===== Provided information

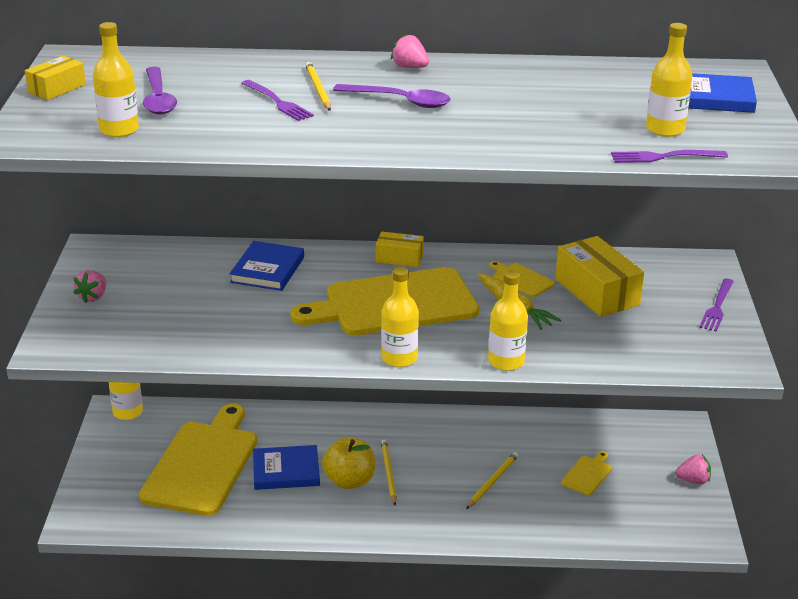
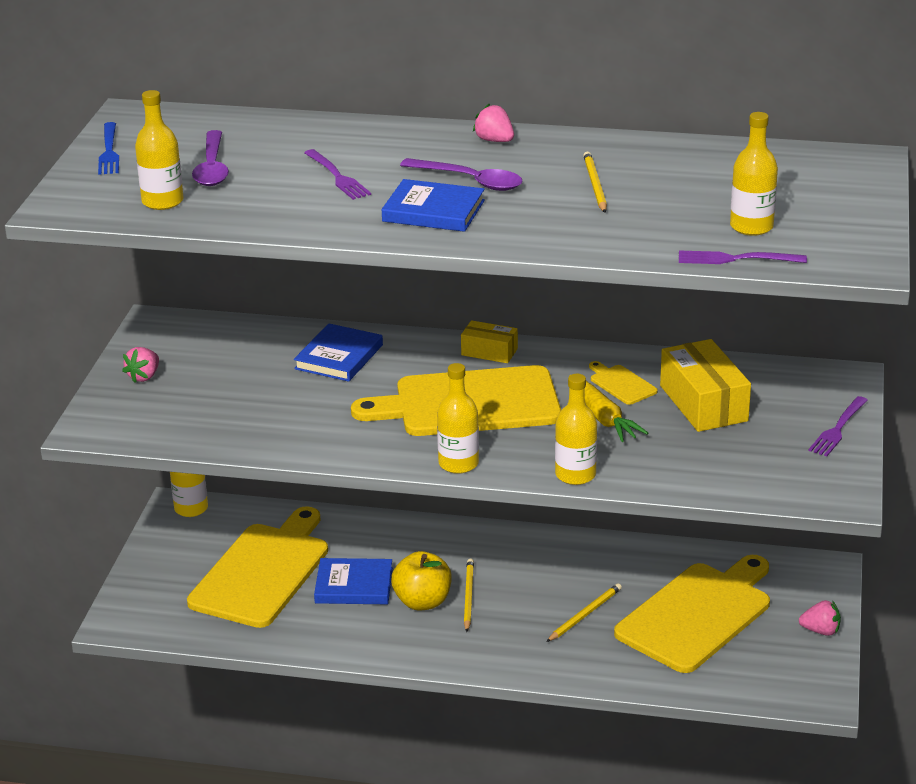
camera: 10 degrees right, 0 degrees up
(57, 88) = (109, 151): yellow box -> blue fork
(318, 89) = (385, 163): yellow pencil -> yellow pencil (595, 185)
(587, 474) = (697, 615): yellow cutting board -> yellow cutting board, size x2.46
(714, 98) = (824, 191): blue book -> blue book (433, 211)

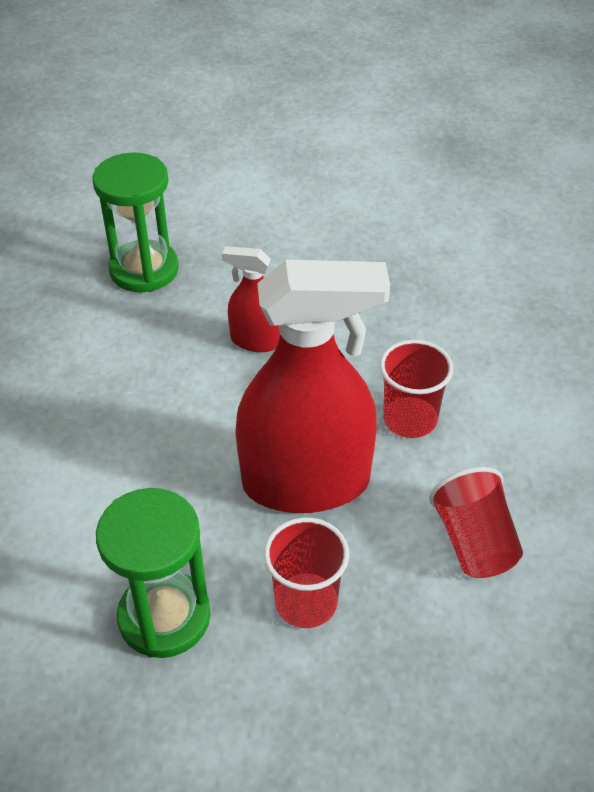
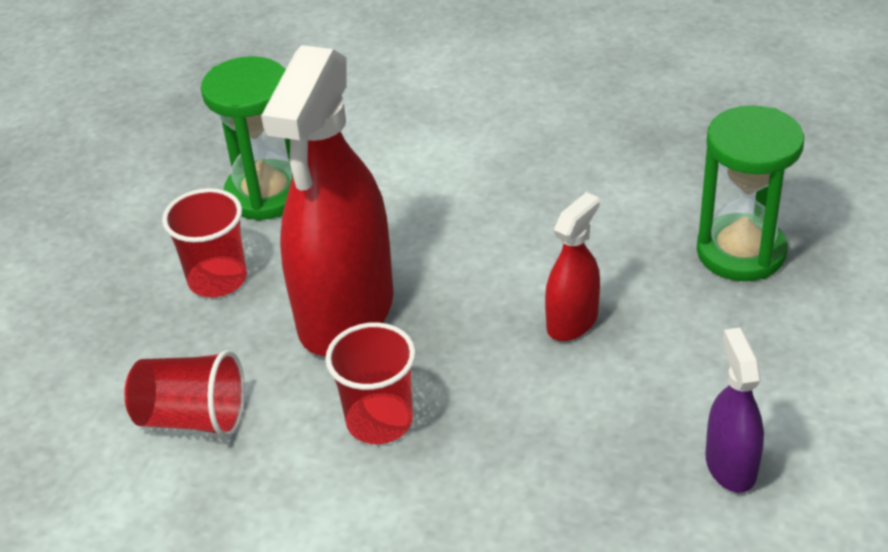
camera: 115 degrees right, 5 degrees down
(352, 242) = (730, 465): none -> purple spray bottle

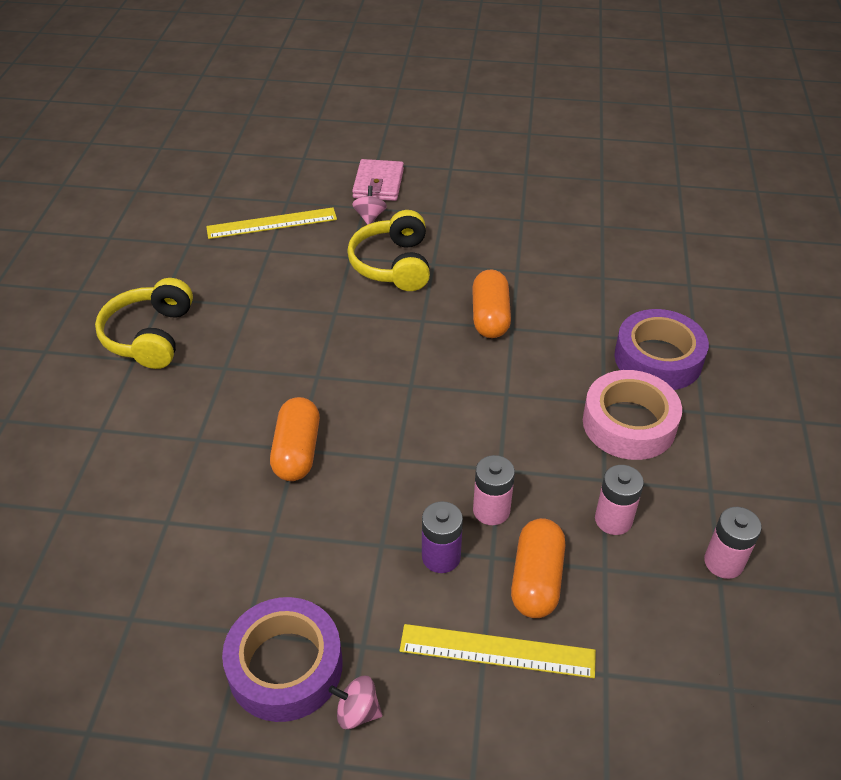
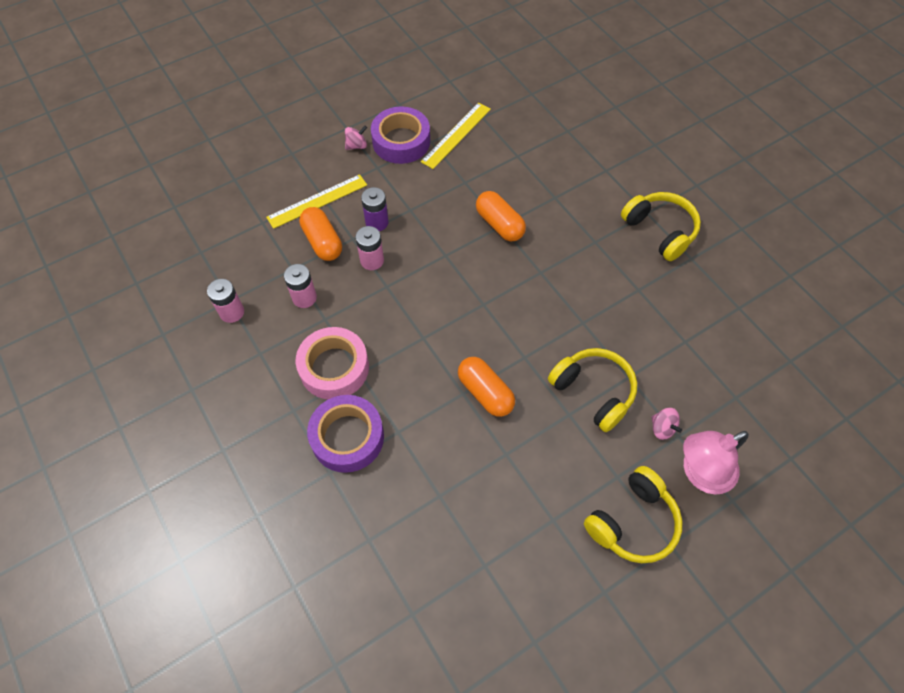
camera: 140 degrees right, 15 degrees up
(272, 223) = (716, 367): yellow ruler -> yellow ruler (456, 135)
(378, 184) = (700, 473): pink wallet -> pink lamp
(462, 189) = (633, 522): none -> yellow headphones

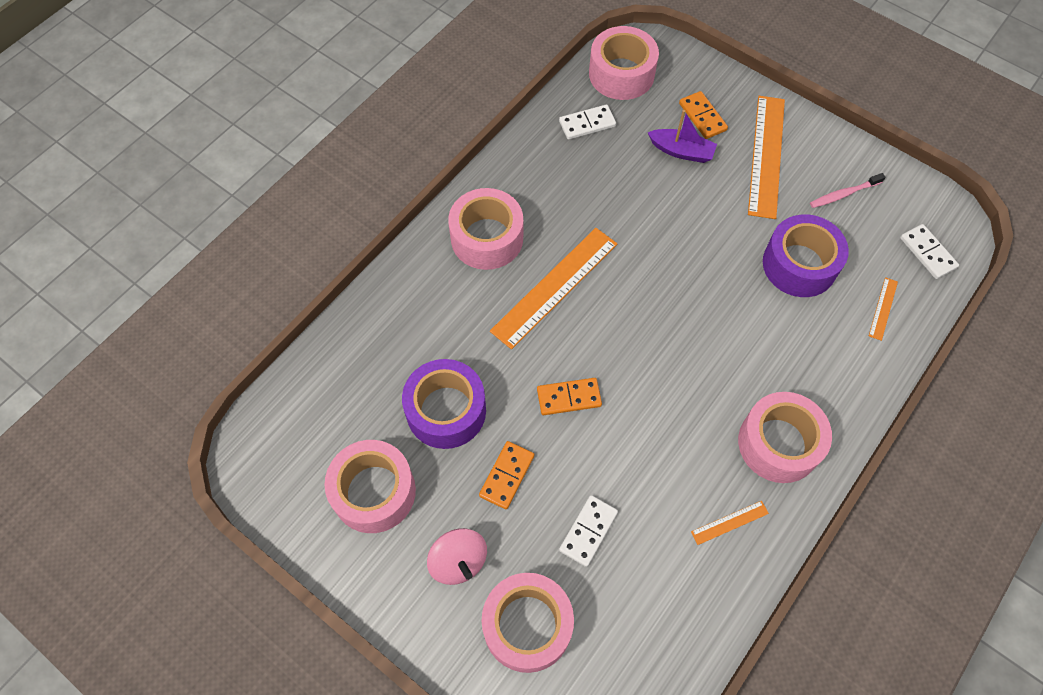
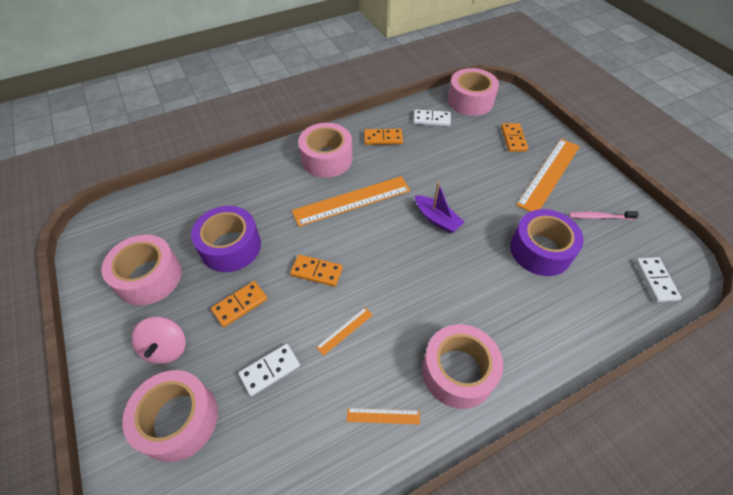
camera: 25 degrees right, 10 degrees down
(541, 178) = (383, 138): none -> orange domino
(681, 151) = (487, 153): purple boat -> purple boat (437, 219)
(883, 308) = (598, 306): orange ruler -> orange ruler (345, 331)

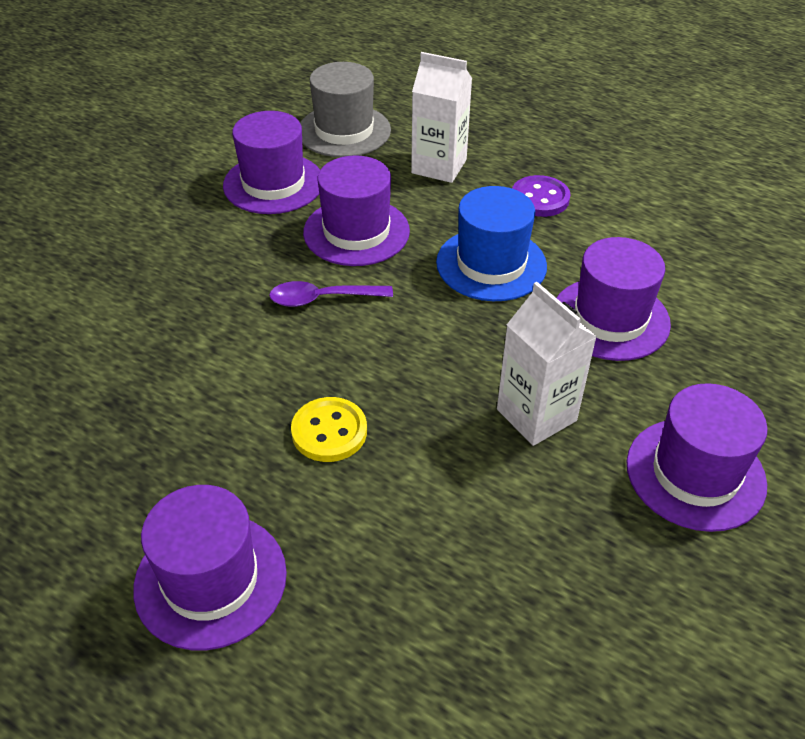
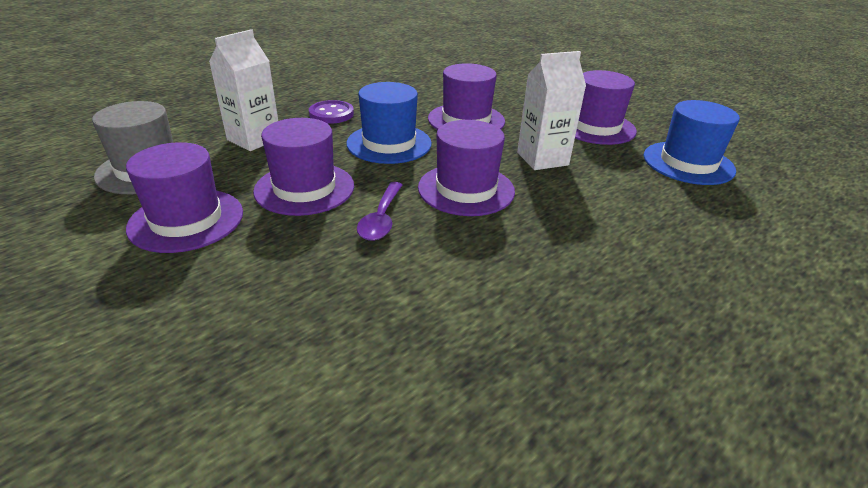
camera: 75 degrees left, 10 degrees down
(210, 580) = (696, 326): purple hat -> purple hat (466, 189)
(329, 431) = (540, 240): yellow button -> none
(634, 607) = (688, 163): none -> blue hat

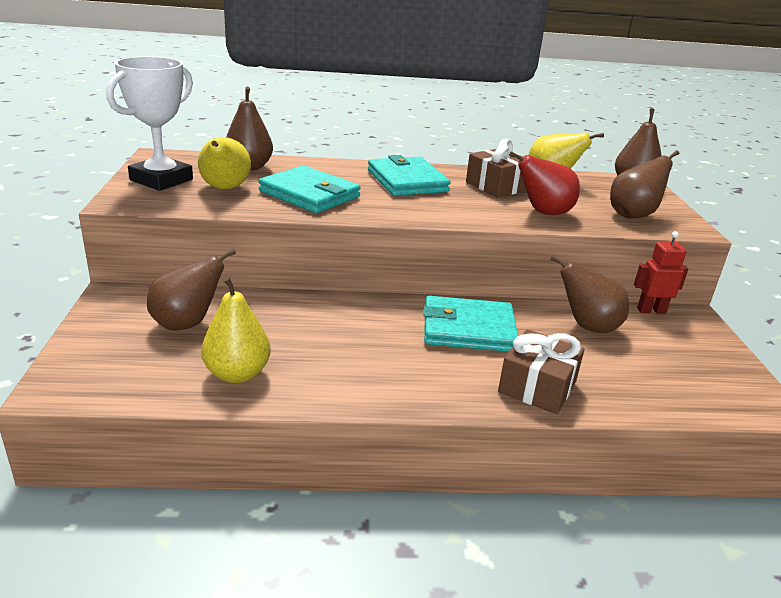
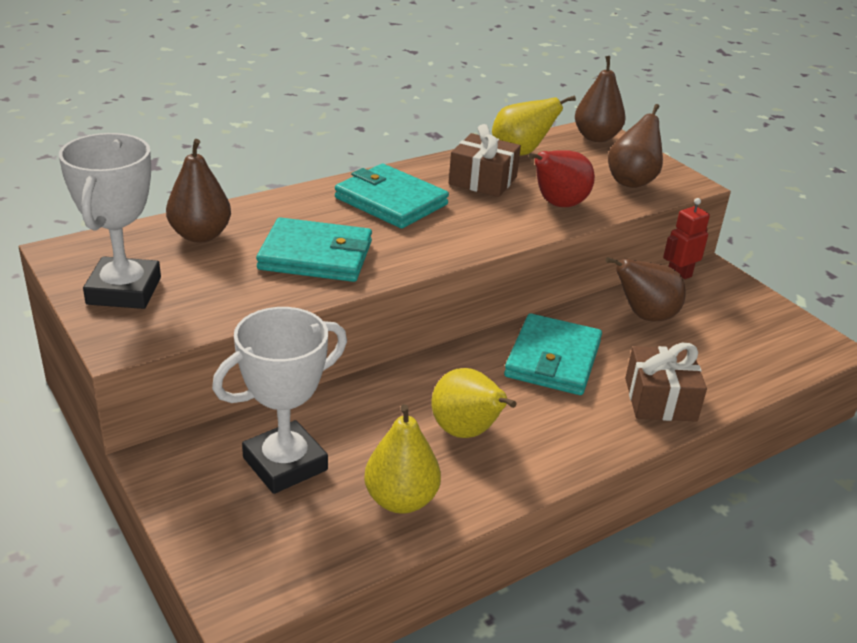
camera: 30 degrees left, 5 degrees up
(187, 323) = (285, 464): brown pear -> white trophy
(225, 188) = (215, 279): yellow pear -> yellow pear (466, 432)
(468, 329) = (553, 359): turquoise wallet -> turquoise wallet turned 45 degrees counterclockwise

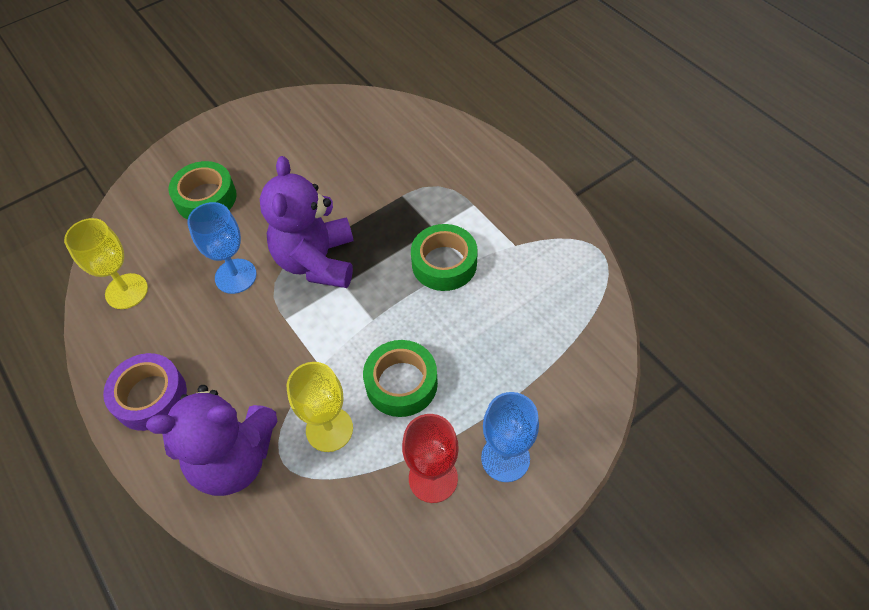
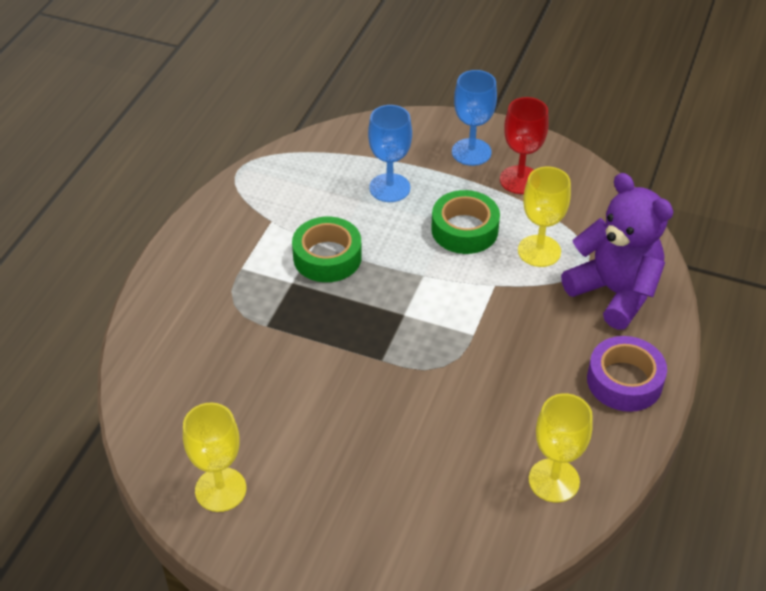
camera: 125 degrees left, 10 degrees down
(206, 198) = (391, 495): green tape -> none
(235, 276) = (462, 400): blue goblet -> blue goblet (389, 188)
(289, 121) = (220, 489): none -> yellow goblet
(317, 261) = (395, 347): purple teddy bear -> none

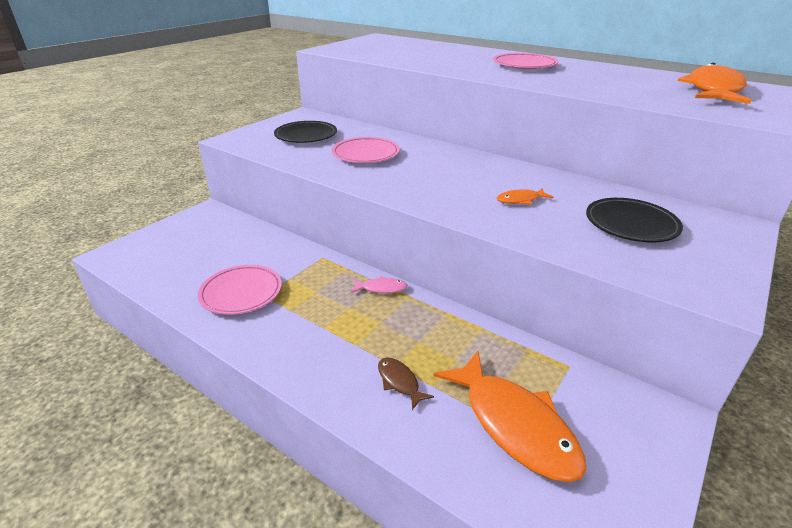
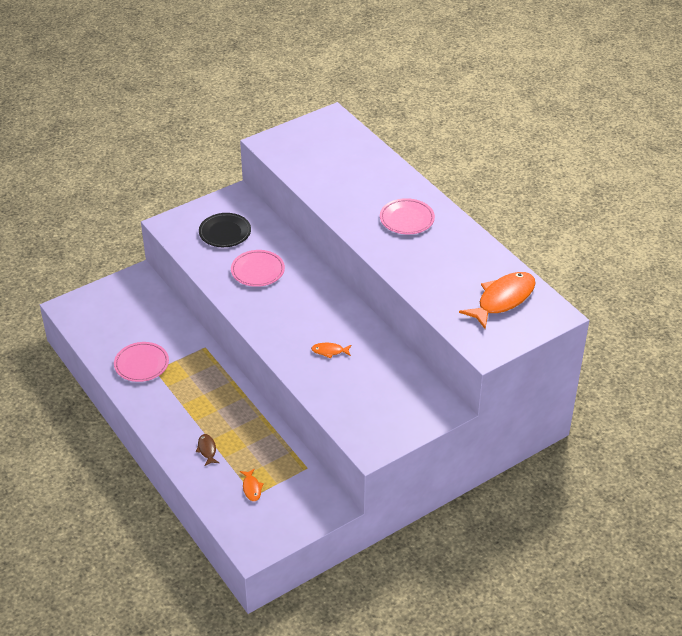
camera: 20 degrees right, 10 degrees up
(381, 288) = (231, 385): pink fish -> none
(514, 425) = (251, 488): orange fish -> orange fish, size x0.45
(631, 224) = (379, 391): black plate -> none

==========

**Task to complete:**
In the records above, find the line that contains "(681, 151) = (487, 153): purple". Retype it and every line after it, exactly, leaving out all pictures.

**Exercise output:**
(681, 151) = (487, 153): purple boat -> purple boat (437, 219)
(883, 308) = (598, 306): orange ruler -> orange ruler (345, 331)

camera: 75 degrees left, 10 degrees down
(210, 580) = (696, 326): purple hat -> purple hat (466, 189)
(329, 431) = (540, 240): yellow button -> none
(634, 607) = (688, 163): none -> blue hat

camera: 30 degrees left, 5 degrees up
(187, 323) = (285, 464): brown pear -> white trophy
(225, 188) = (215, 279): yellow pear -> yellow pear (466, 432)
(468, 329) = (553, 359): turquoise wallet -> turquoise wallet turned 45 degrees counterclockwise

camera: 125 degrees left, 10 degrees down
(206, 198) = (391, 495): green tape -> none
(235, 276) = (462, 400): blue goblet -> blue goblet (389, 188)
(289, 121) = (220, 489): none -> yellow goblet
(317, 261) = (395, 347): purple teddy bear -> none

camera: 20 degrees right, 10 degrees up
(381, 288) = (231, 385): pink fish -> none
(514, 425) = (251, 488): orange fish -> orange fish, size x0.45
(631, 224) = (379, 391): black plate -> none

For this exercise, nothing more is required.